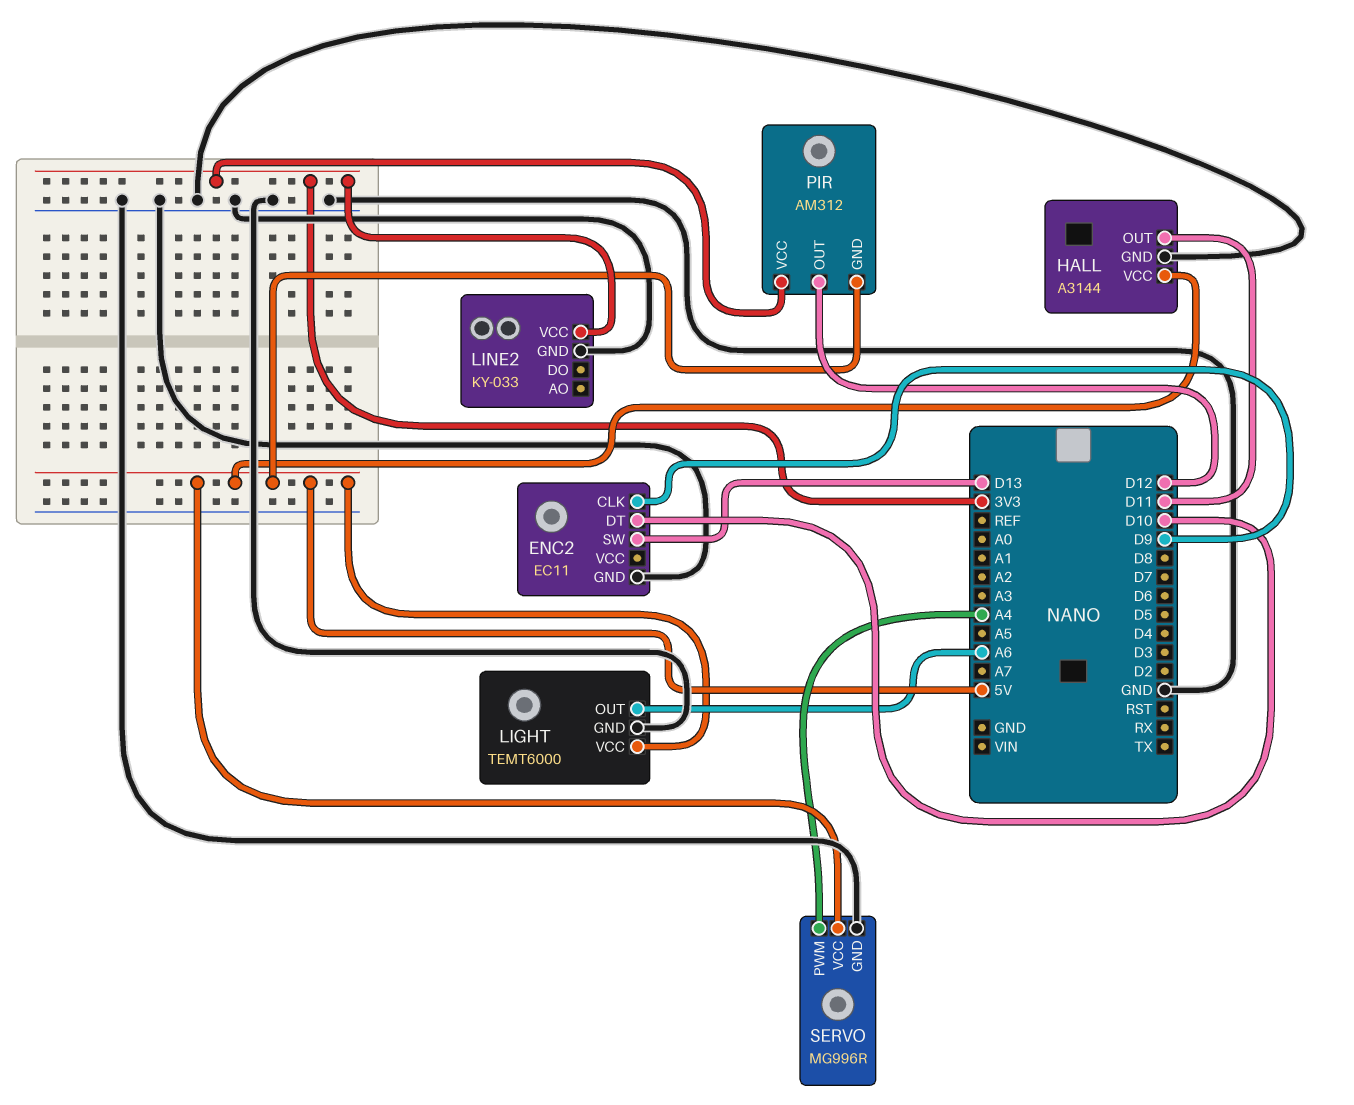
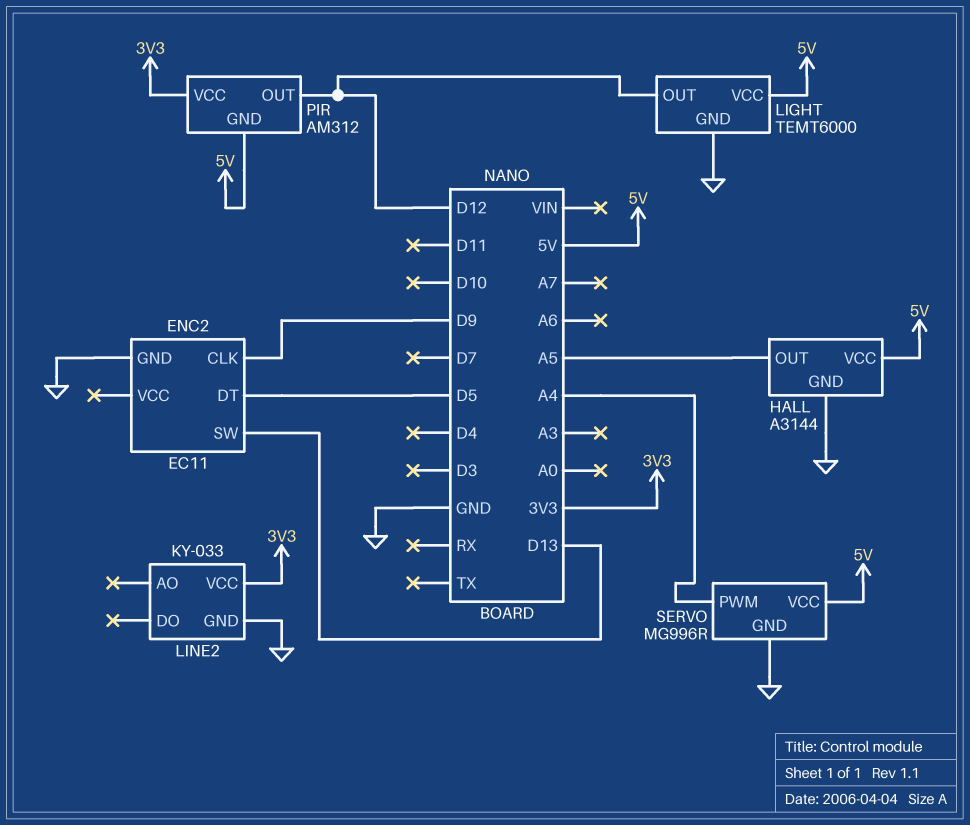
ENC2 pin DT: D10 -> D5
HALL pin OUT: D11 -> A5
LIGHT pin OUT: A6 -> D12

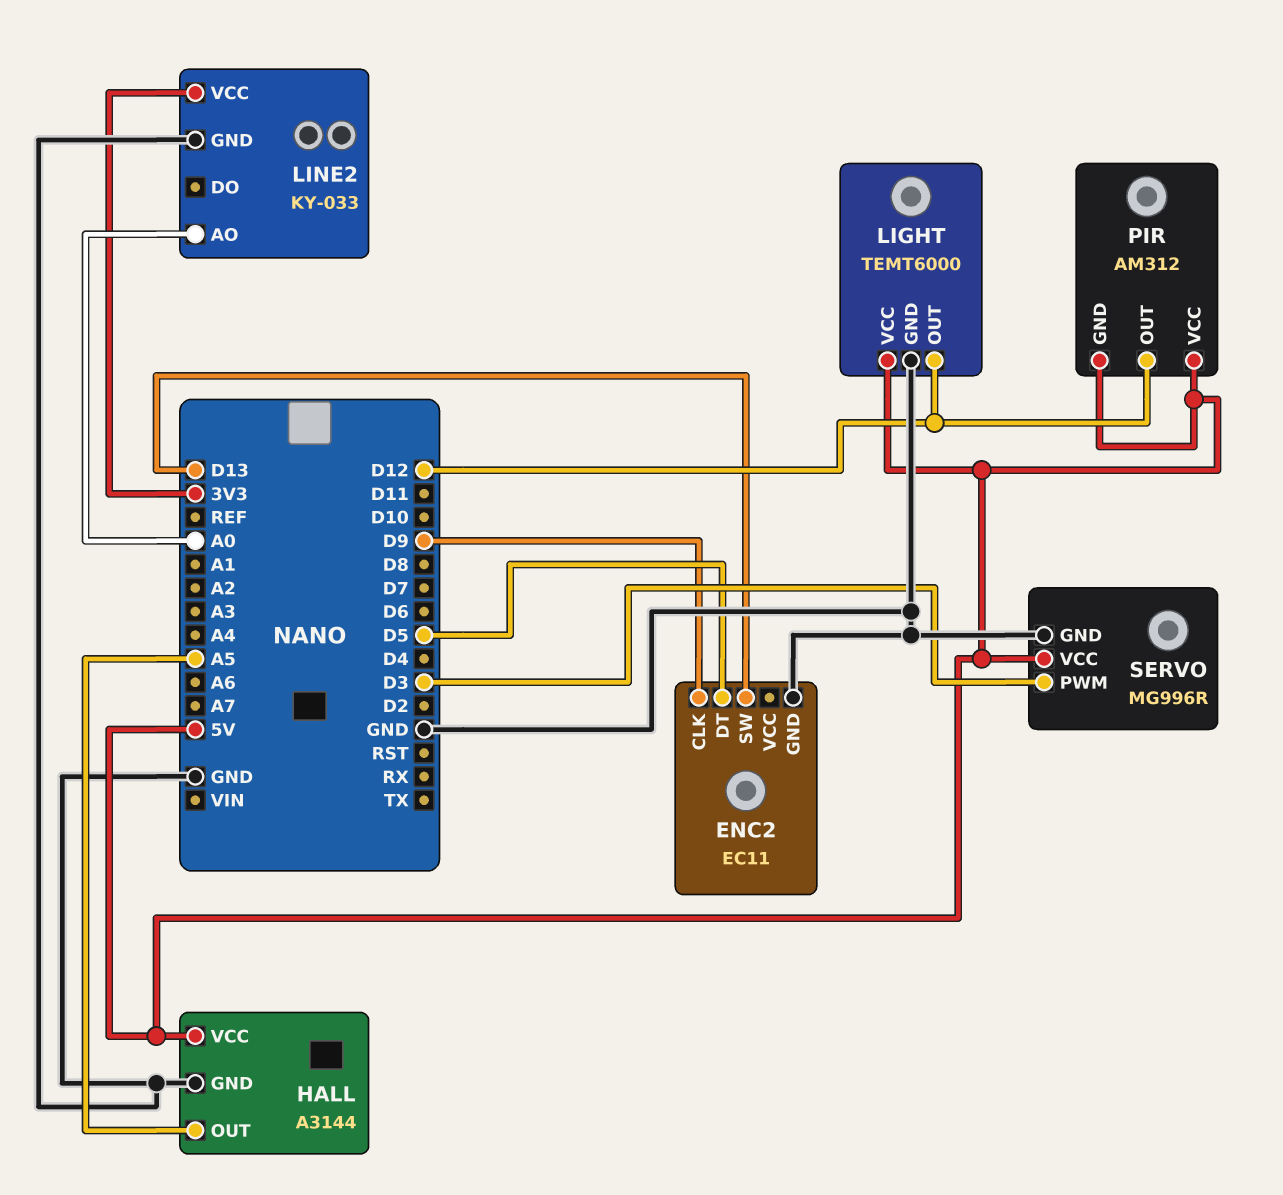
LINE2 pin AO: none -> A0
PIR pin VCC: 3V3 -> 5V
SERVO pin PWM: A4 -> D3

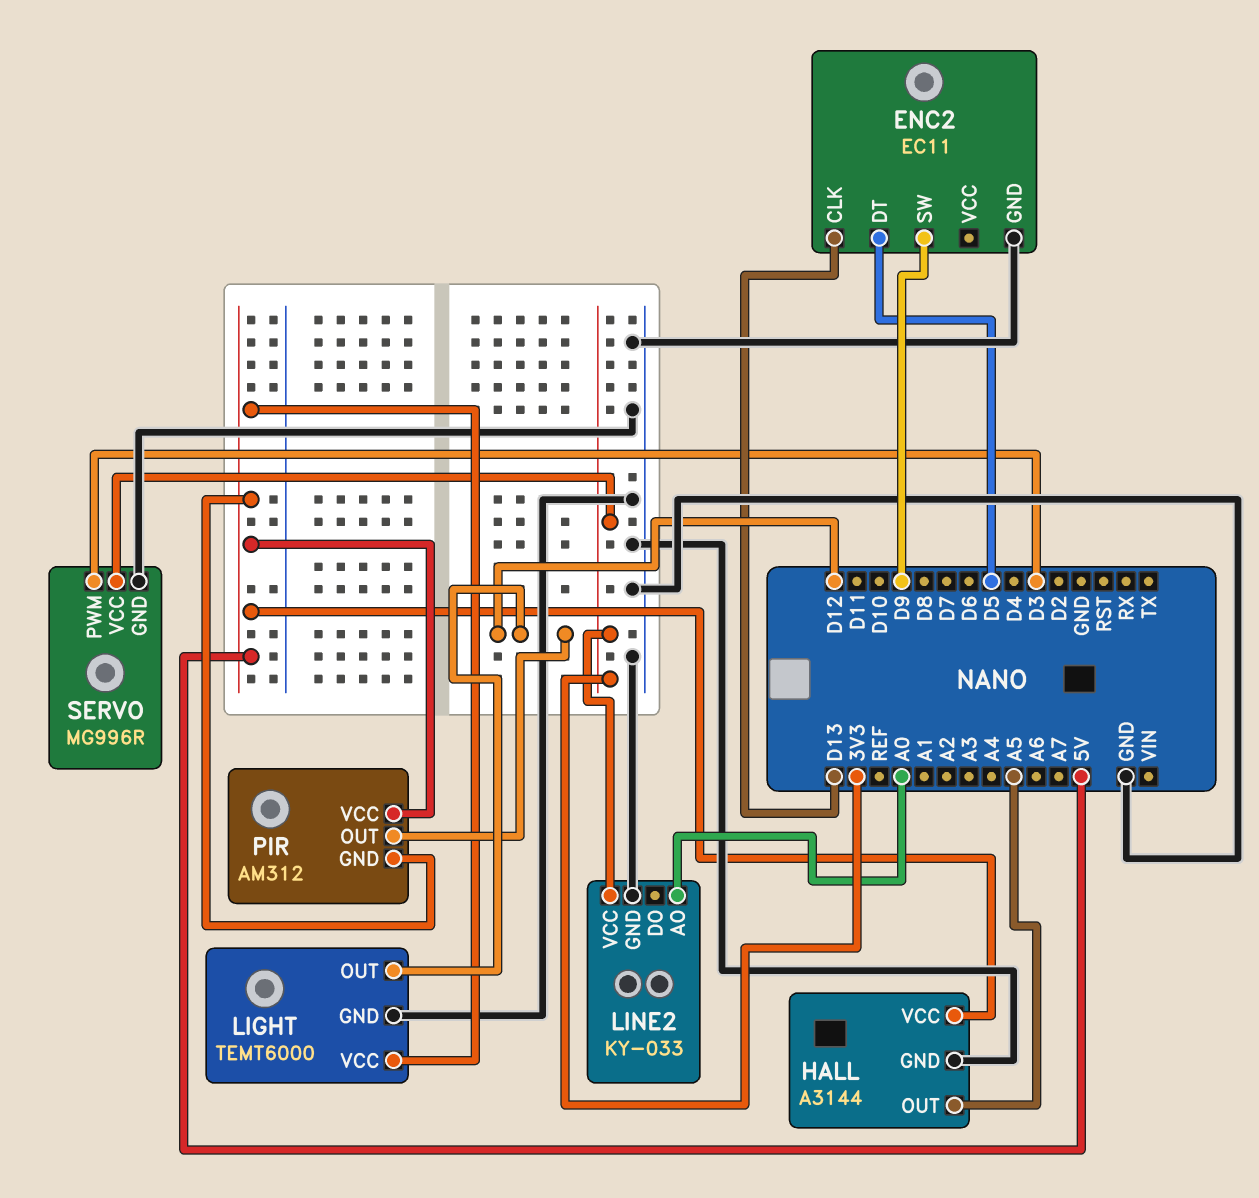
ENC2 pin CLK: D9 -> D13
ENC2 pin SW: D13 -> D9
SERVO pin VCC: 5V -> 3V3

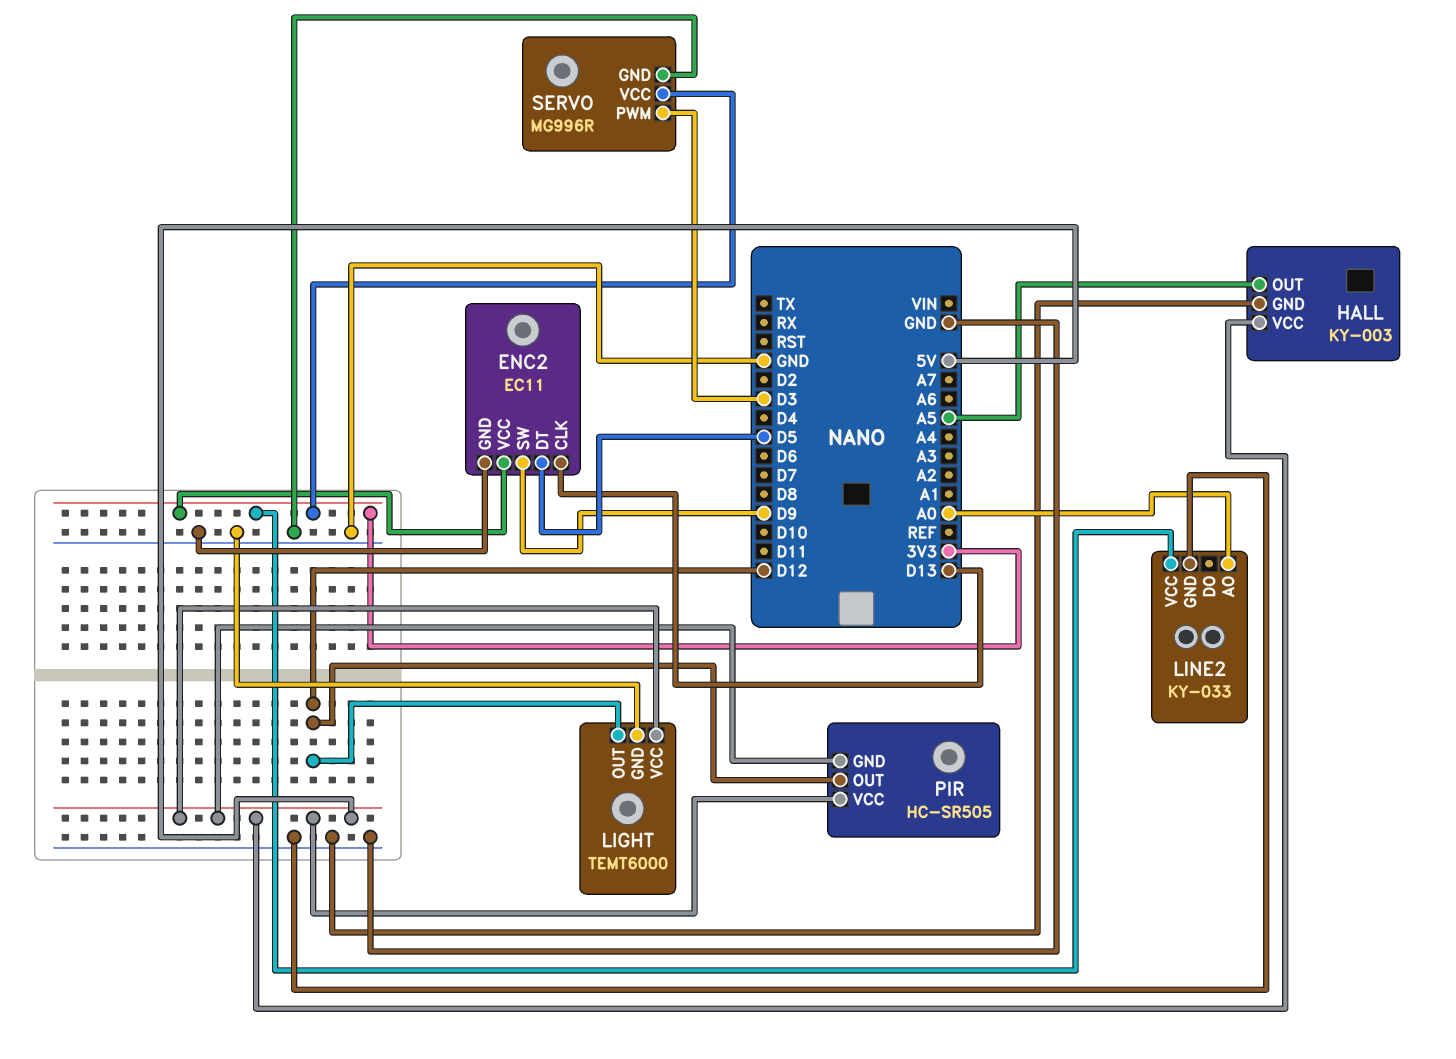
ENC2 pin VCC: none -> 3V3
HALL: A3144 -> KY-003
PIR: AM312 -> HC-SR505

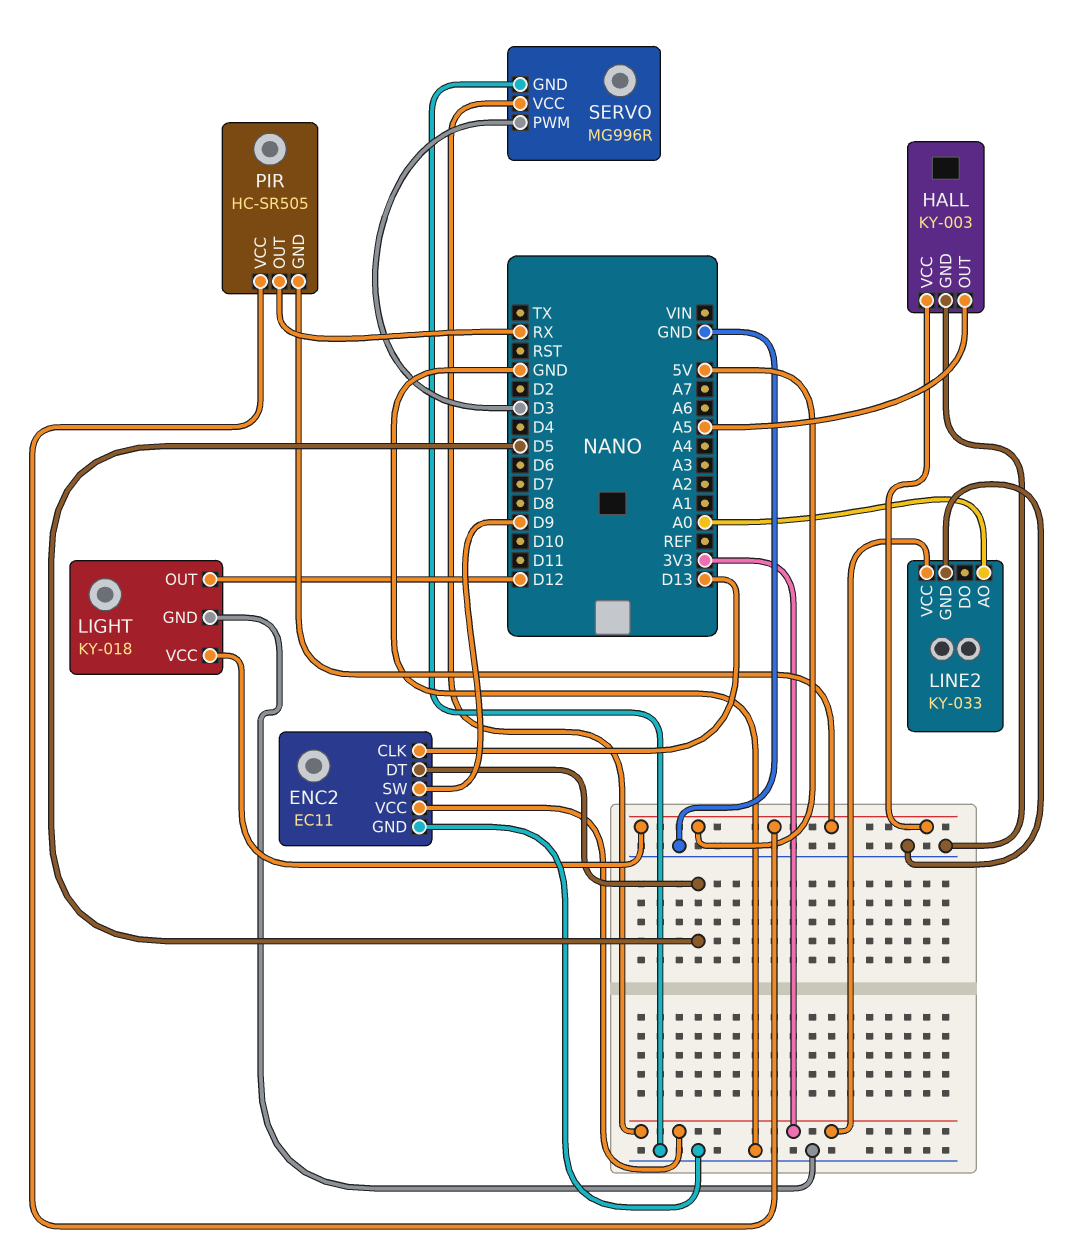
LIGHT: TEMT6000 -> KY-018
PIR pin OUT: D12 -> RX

*-*-*

Write the records above out again exactly, with no pictures in your copy.

# [Written response]
ENC2 pin DT: D10 -> D5
HALL pin OUT: D11 -> A5
LIGHT pin OUT: A6 -> D12

LINE2 pin AO: none -> A0
PIR pin VCC: 3V3 -> 5V
SERVO pin PWM: A4 -> D3

ENC2 pin CLK: D9 -> D13
ENC2 pin SW: D13 -> D9
SERVO pin VCC: 5V -> 3V3

ENC2 pin VCC: none -> 3V3
HALL: A3144 -> KY-003
PIR: AM312 -> HC-SR505

LIGHT: TEMT6000 -> KY-018
PIR pin OUT: D12 -> RX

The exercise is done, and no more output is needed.